## [TASK PROMPT]
Look through the records and copy each line with the string "yellow" in it.

[Shape scene image sequences]

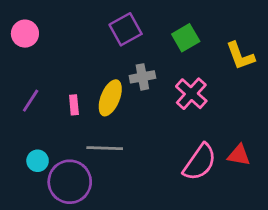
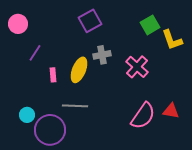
green square: (186, 38) -> (150, 25), moved
purple line: (31, 101) -> (35, 53), moved

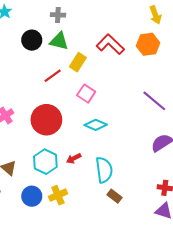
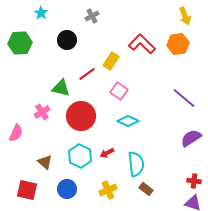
gray cross: (58, 15) -> (92, 16), turned -32
green triangle: (59, 41) -> (61, 88), moved
yellow cross: (58, 195) -> (108, 190), moved

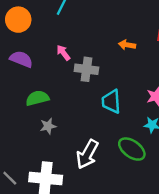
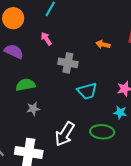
pink arrow: (63, 53) -> (46, 39), moved
cyan trapezoid: (111, 101) -> (87, 91), turned -105
green ellipse: (132, 149) -> (102, 132), turned -35

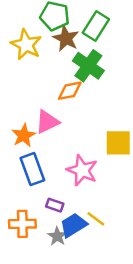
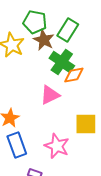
orange diamond: (70, 91) -> (74, 75), moved
pink triangle: (47, 122) -> (50, 95), moved

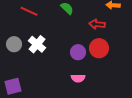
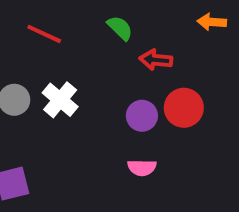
red arrow: (97, 24) -> (156, 60), moved

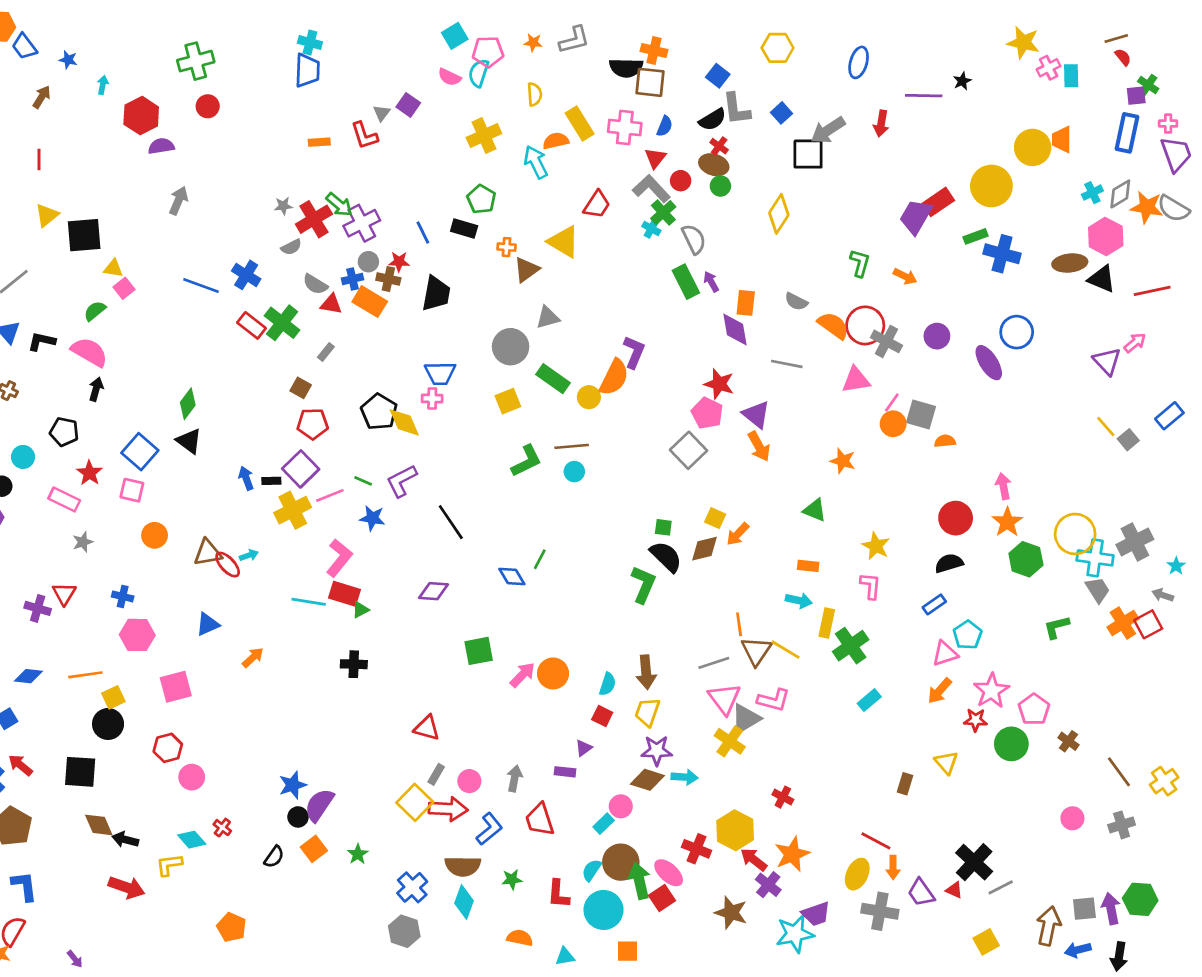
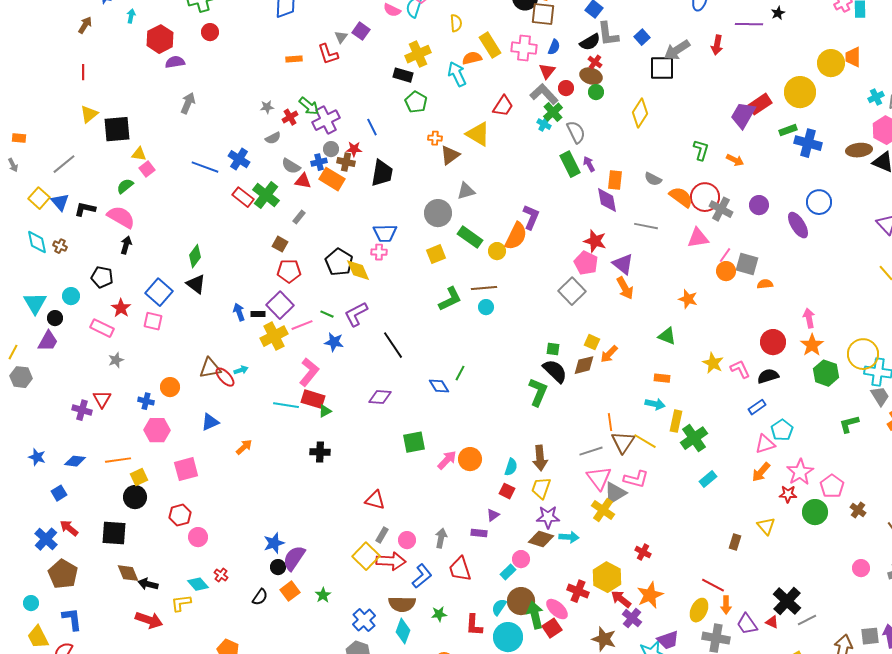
red cross: (314, 219) -> (290, 117), size x0.6
black rectangle: (464, 228) -> (403, 75), moved
orange circle: (155, 535) -> (170, 387), moved
pink L-shape: (871, 586) -> (740, 369), moved, turned -30

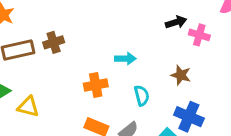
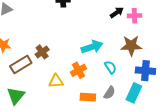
cyan arrow: (125, 59) -> (92, 47), size x1.5
brown star: (181, 75) -> (131, 46), size x1.5
yellow triangle: (28, 107) -> (56, 81), moved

## [SOLUTION FOR THIS TASK]
yellow cross: (58, 195) -> (108, 190), moved
yellow triangle: (28, 107) -> (56, 81), moved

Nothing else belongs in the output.